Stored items
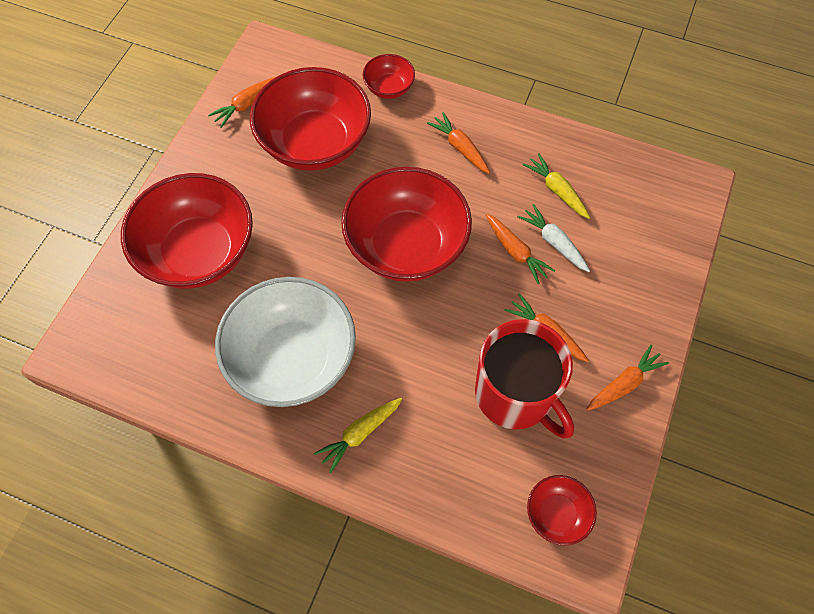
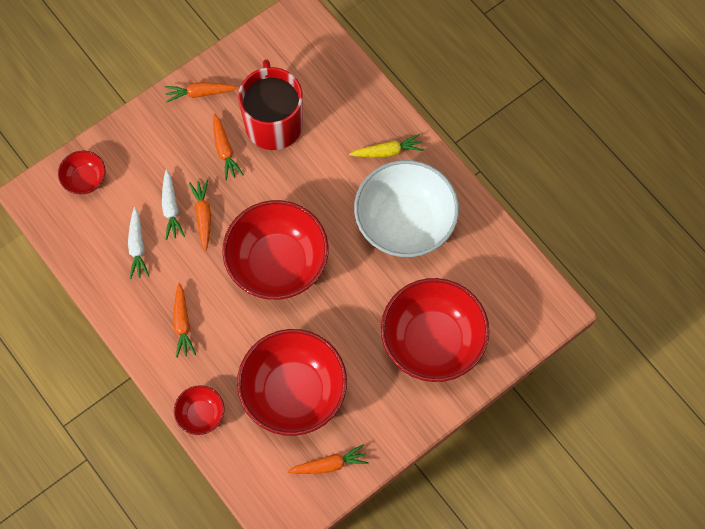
camera: 150 degrees left, 5 degrees up
yellow carrot [523,153,590,219] -> white carrot [128,207,149,279]
red bowl [527,475,597,545] -> red bowl moved to [58,151,105,194]

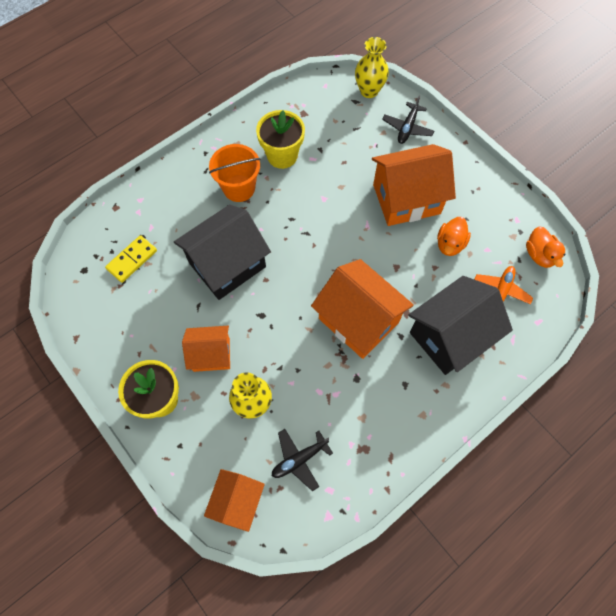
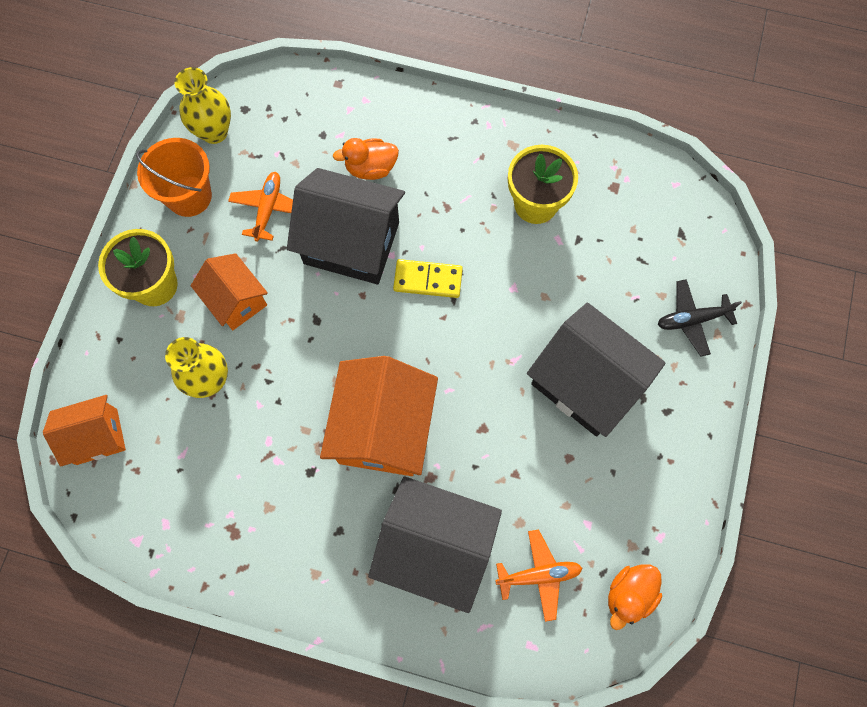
camera: 55 degrees right, 5 degrees up
yellow domino [105,235,157,283] -> yellow domino moved to [393,259,463,298]
orange bucket [209,144,260,202] -> orange bucket moved to [136,138,212,217]
black plane [272,429,333,491] -> none
yellow vase [355,37,389,98] -> yellow vase moved to [175,67,231,144]
orange house [372,144,456,226] -> black house [527,303,666,437]
orange duck [437,217,471,256] -> orange duck moved to [333,138,399,180]
none -> orange plane [228,172,293,242]

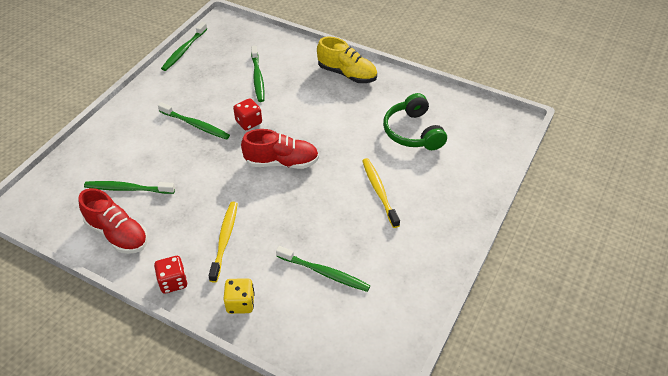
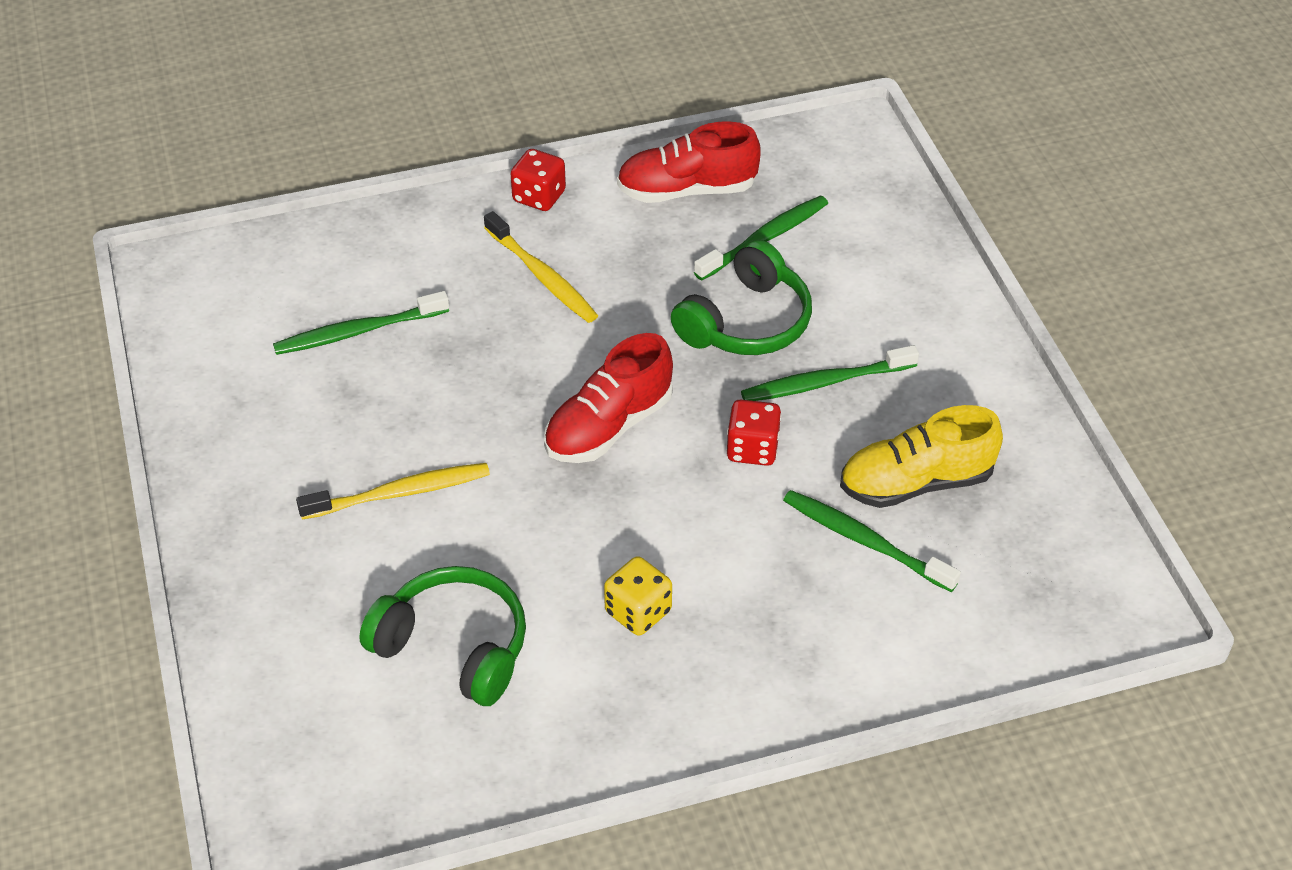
camera: 135 degrees right, 0 degrees up
green toothbrush [161,22,207,71] -> none
yellow dice [223,278,255,314] -> yellow dice moved to [604,556,672,636]
yellow shoe [317,36,377,83] -> yellow shoe moved to [840,405,1003,508]
yellow toothbrush [362,158,400,228] -> yellow toothbrush turned 45 degrees counterclockwise [296,463,490,520]
none -> green headphones [671,239,812,355]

> **WHAT YOU SHOULD DO**
Extract, verbatim and alone, the lines from the line that contains "none -> orange plane [228,172,293,242]" to the last line of the records, inclusive; drop any picture.

> **RESPONSE TO THIS TASK**
none -> orange plane [228,172,293,242]

camera: 135 degrees right, 0 degrees up
green toothbrush [161,22,207,71] -> none
yellow dice [223,278,255,314] -> yellow dice moved to [604,556,672,636]
yellow shoe [317,36,377,83] -> yellow shoe moved to [840,405,1003,508]
yellow toothbrush [362,158,400,228] -> yellow toothbrush turned 45 degrees counterclockwise [296,463,490,520]
none -> green headphones [671,239,812,355]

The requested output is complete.